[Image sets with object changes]
■ ■ ■ ■ ■
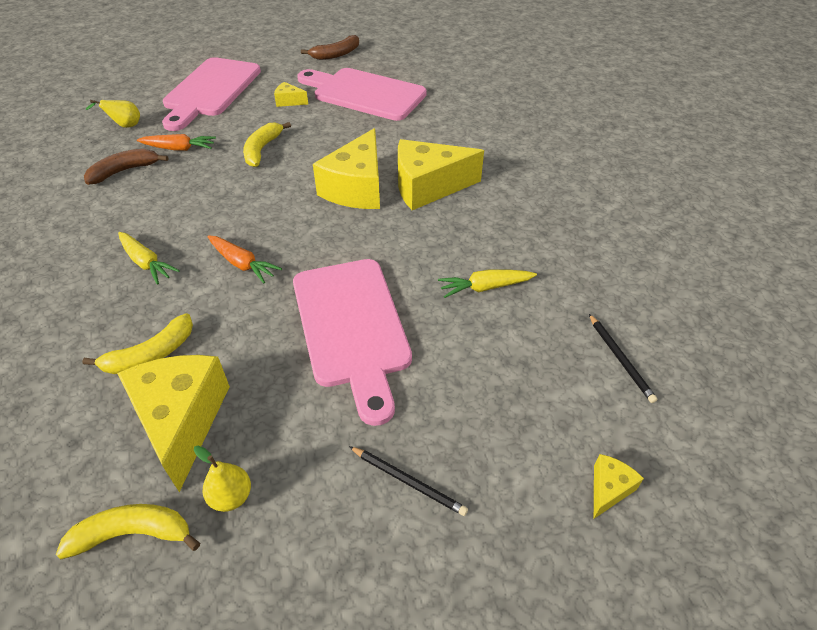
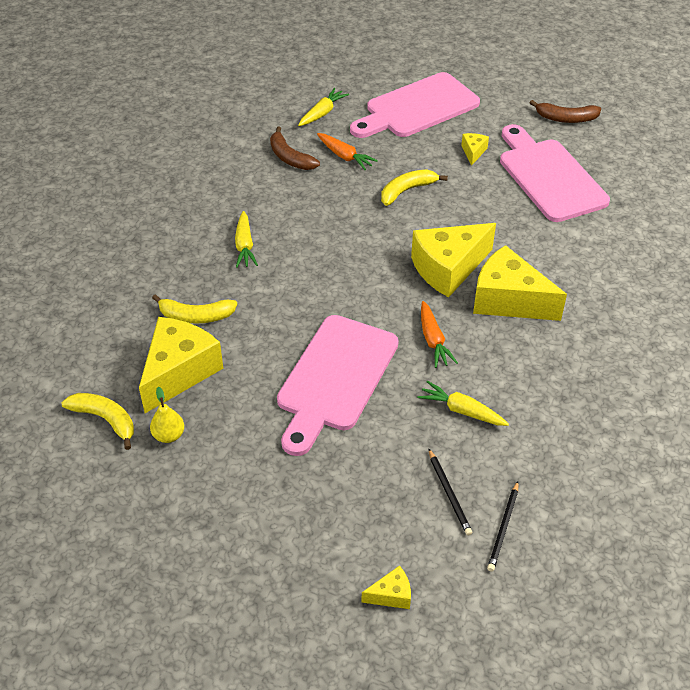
camera: 40 degrees right, 0 degrees up
(125, 126) = (322, 113): yellow pear -> yellow carrot
(125, 171) = (290, 157): brown banana -> brown banana turned 135 degrees counterclockwise
(242, 264) = (305, 285): orange carrot -> orange carrot (433, 340)
(289, 101) = (473, 152): yellow cheese -> yellow cheese turned 45 degrees clockwise
(408, 481) = (273, 499): black pencil -> black pencil (449, 493)

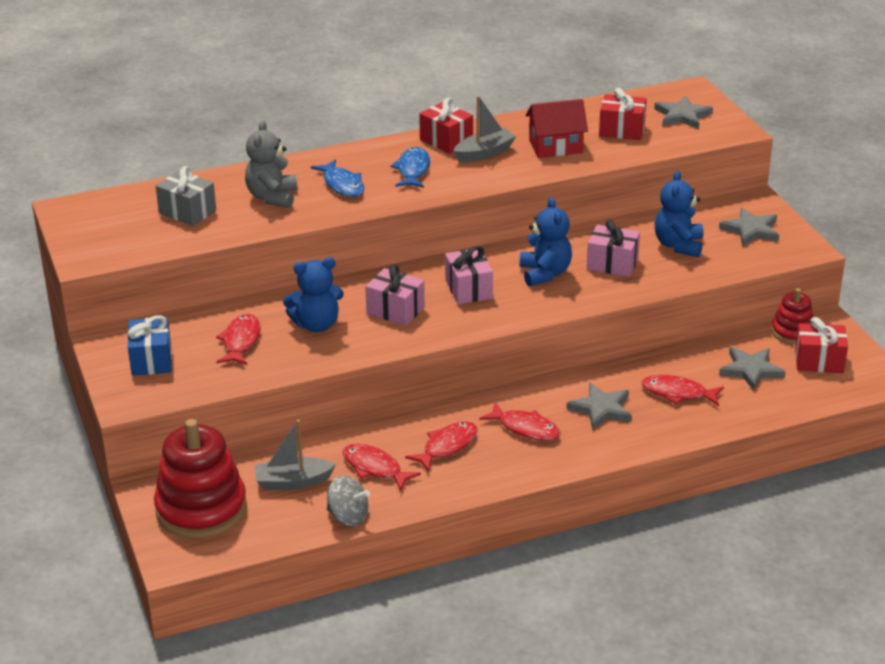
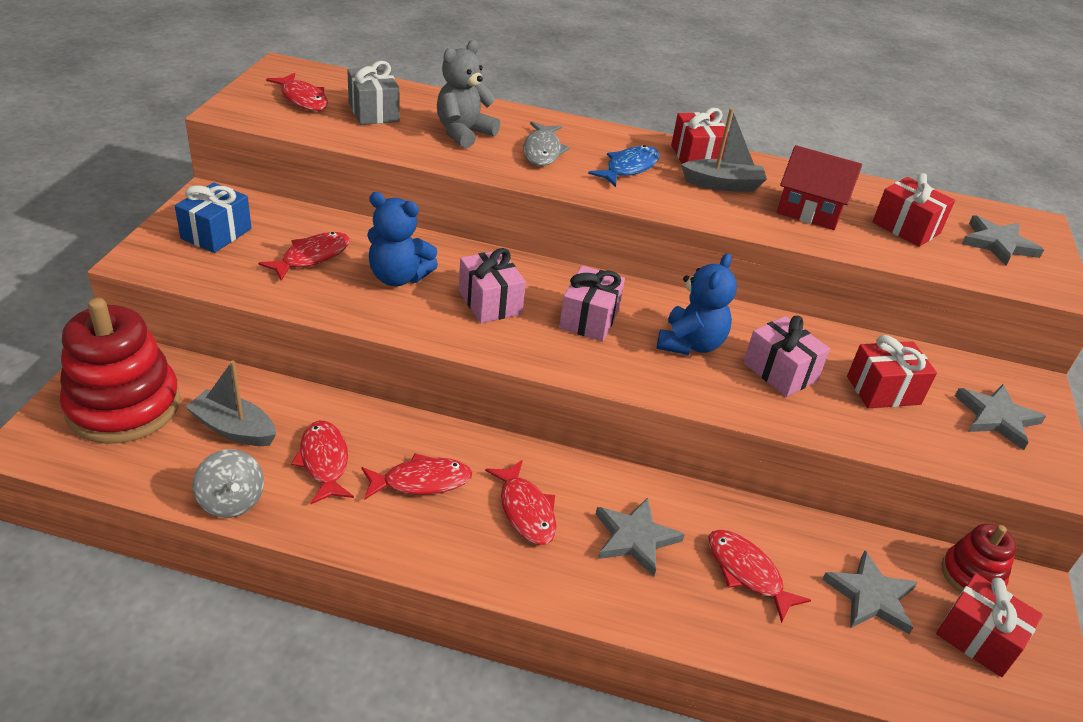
camera: 30 degrees right, 5 degrees up
(122, 227) = (303, 99): none -> red fish
(342, 185) = (542, 151): blue fish -> grey fish
(678, 245) = (883, 390): blue teddy bear -> red gift

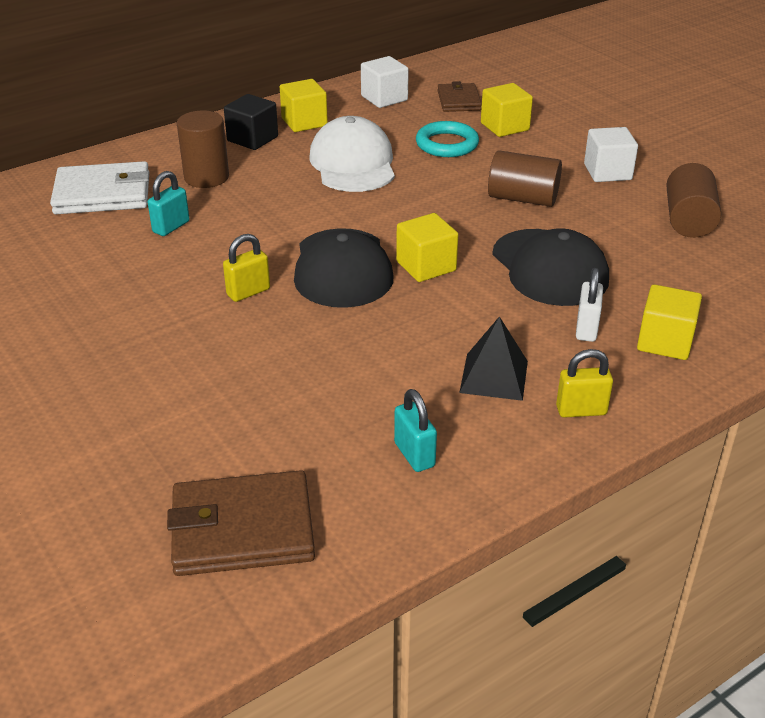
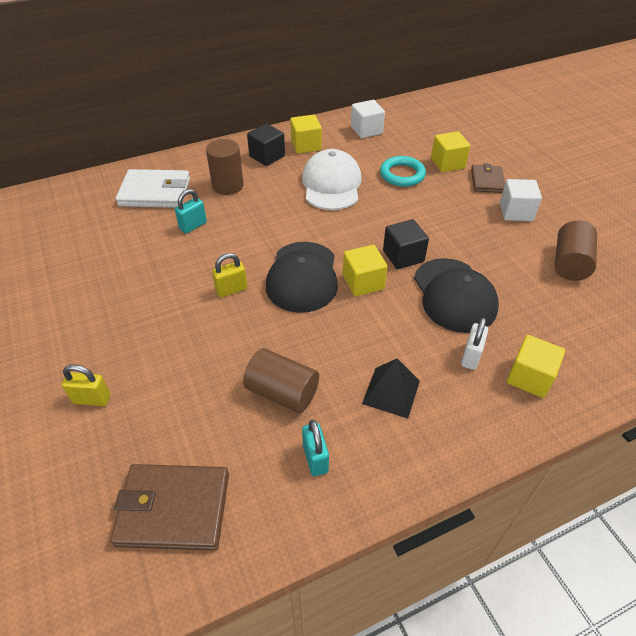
camera: 10 degrees right, 10 degrees up
(459, 101) = (419, 137): brown wallet -> brown wallet (487, 181)
(472, 233) = (403, 256): none -> black cube
(523, 198) = (447, 229): brown cylinder -> brown cylinder (282, 392)
(581, 410) = (451, 435): yellow padlock -> yellow padlock (92, 399)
■ ■ ■ ■ ■
_WORK INSTRUCTION_: The answer should contain nothing but the lines from the top of the data above through the line containing "(289, 101) = (473, 152): yellow", copied exactly, with no images.

_RESULT FOR THIS EXERCISE_:
camera: 40 degrees right, 0 degrees up
(125, 126) = (322, 113): yellow pear -> yellow carrot
(125, 171) = (290, 157): brown banana -> brown banana turned 135 degrees counterclockwise
(242, 264) = (305, 285): orange carrot -> orange carrot (433, 340)
(289, 101) = (473, 152): yellow cheese -> yellow cheese turned 45 degrees clockwise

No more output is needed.